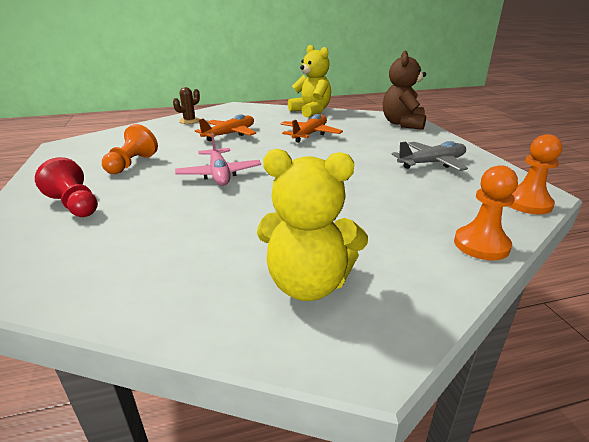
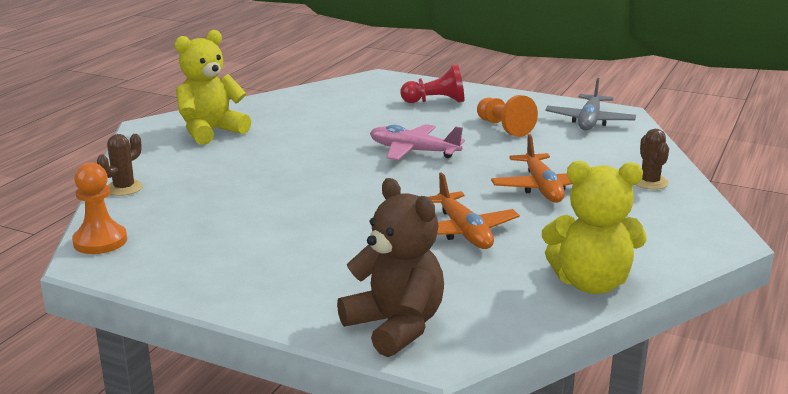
camera: 130 degrees right, 5 degrees down
grey plane [392,141,468,171] -> grey plane moved to [545,78,636,131]
orange pawn [454,165,518,260] -> brown cactus [97,134,143,196]

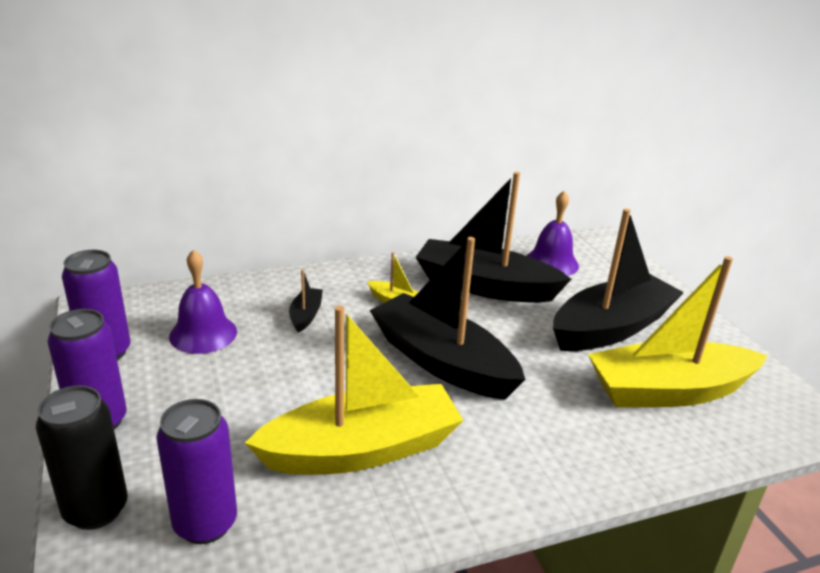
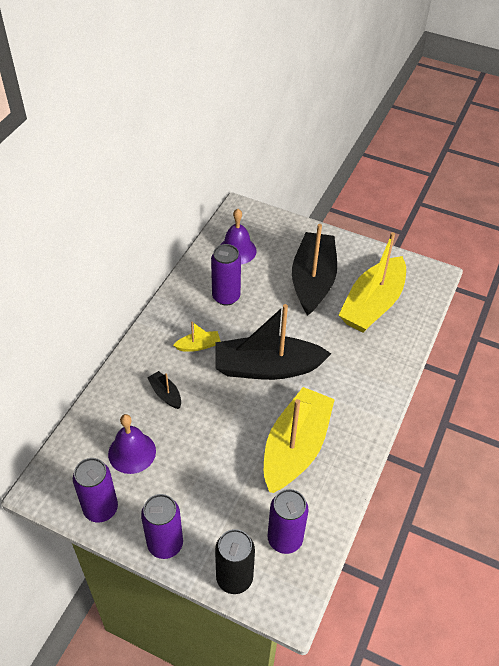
camera: 45 degrees left, 20 degrees up
black boat [416,172,571,303] -> purple can [211,244,241,306]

*The problem*: Reproduce the material word for word. Any pictures should be left out of the copy.

*Written reply*:
camera: 130 degrees right, 5 degrees down
grey plane [392,141,468,171] -> grey plane moved to [545,78,636,131]
orange pawn [454,165,518,260] -> brown cactus [97,134,143,196]

camera: 45 degrees left, 20 degrees up
black boat [416,172,571,303] -> purple can [211,244,241,306]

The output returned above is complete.